What the task asks: Please print the entries below exactly, from the line with "(712, 158) = (734, 380): white" through the line with "(814, 339) = (459, 447): turquoise", including both of those lines and leaving out all others.

Given entries:
- Opening Delimiter -
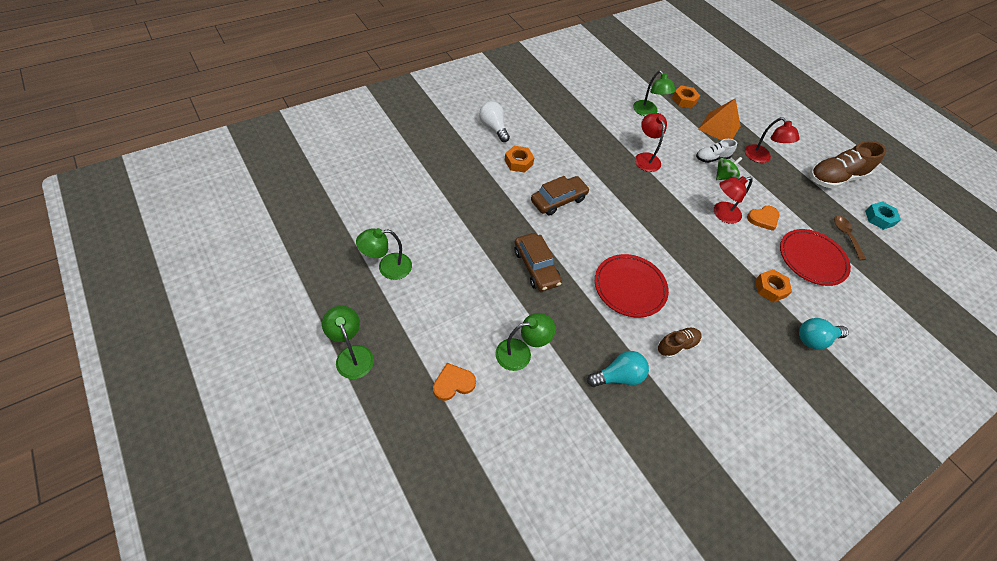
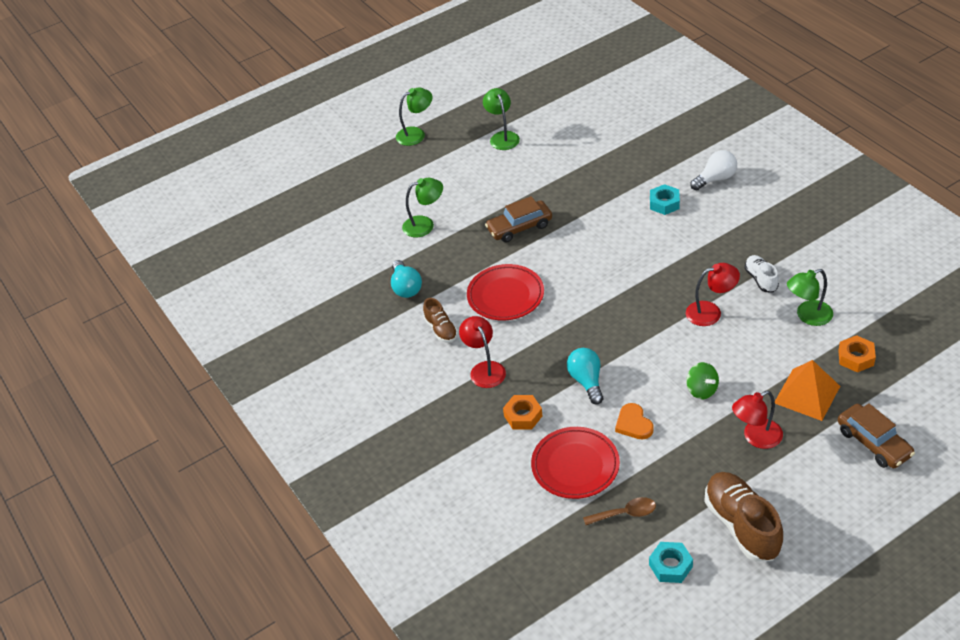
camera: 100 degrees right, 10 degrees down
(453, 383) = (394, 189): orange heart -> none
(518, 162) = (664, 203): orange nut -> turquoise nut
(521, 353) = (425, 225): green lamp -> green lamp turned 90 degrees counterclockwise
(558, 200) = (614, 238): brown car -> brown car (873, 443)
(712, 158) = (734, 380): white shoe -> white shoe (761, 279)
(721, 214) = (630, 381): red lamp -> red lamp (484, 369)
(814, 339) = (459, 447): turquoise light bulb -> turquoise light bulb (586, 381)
- Closing Delimiter -
- Opening Delimiter -
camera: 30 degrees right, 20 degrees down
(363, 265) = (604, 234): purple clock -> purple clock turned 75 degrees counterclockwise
- Closing Delimiter -
- Opening Delimiter -
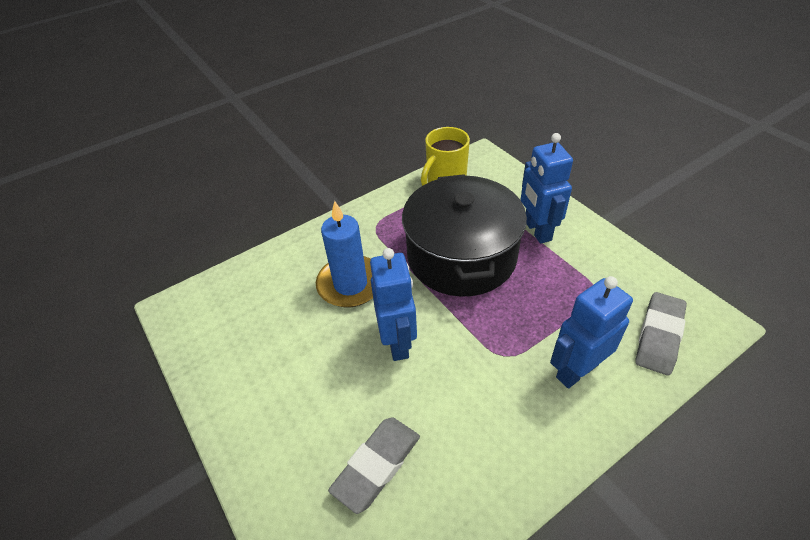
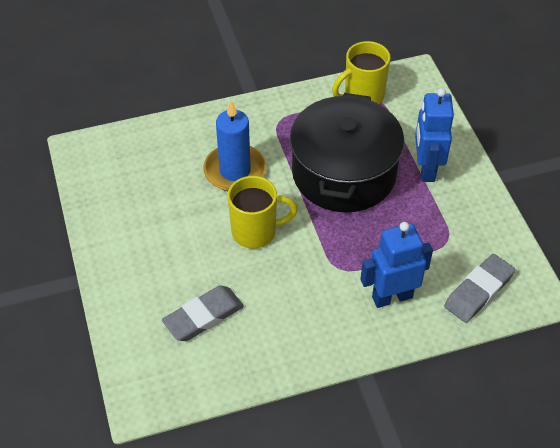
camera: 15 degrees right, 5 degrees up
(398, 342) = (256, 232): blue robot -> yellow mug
- Closing Delimiter -
Output for this exercise:
(712, 158) = (734, 380): white shoe -> white shoe (761, 279)
(721, 214) = (630, 381): red lamp -> red lamp (484, 369)
(814, 339) = (459, 447): turquoise light bulb -> turquoise light bulb (586, 381)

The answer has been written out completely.